- **Problem to work on**
The whole listing should be retyped word for word, apart from the pictures it holds.

- **Stored data**

━━━━━━━━

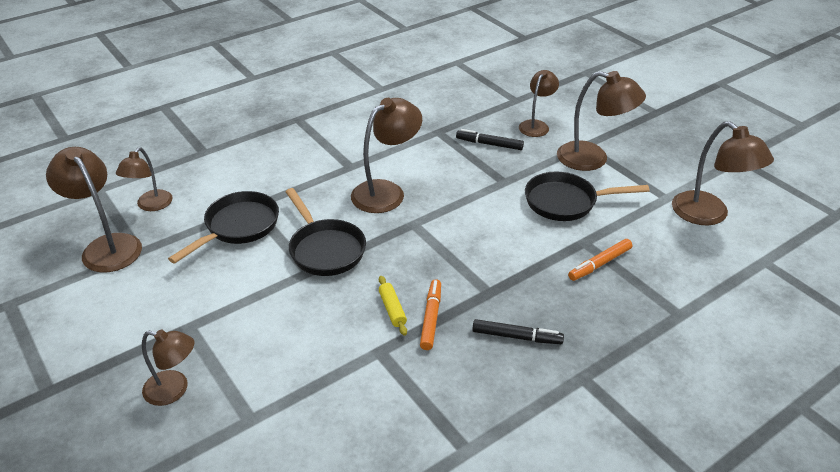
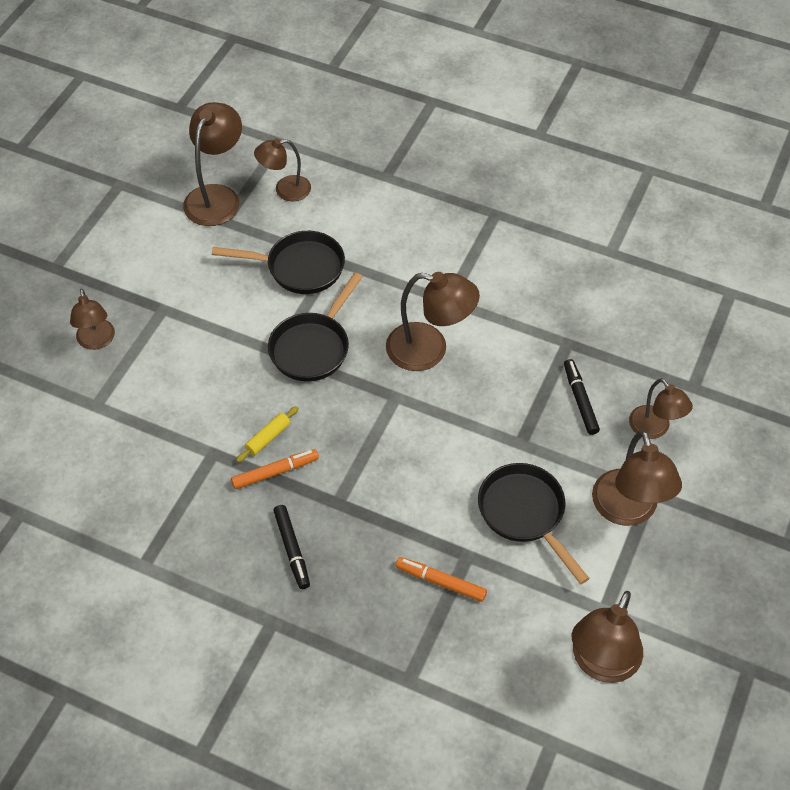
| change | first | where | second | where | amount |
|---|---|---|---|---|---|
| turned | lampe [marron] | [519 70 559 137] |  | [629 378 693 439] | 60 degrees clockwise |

━━━━━━━━

- **Reply to the task**
| change | first | where | second | where | amount |
|---|---|---|---|---|---|
| turned | lampe [marron] | [519 70 559 137] |  | [629 378 693 439] | 60 degrees clockwise |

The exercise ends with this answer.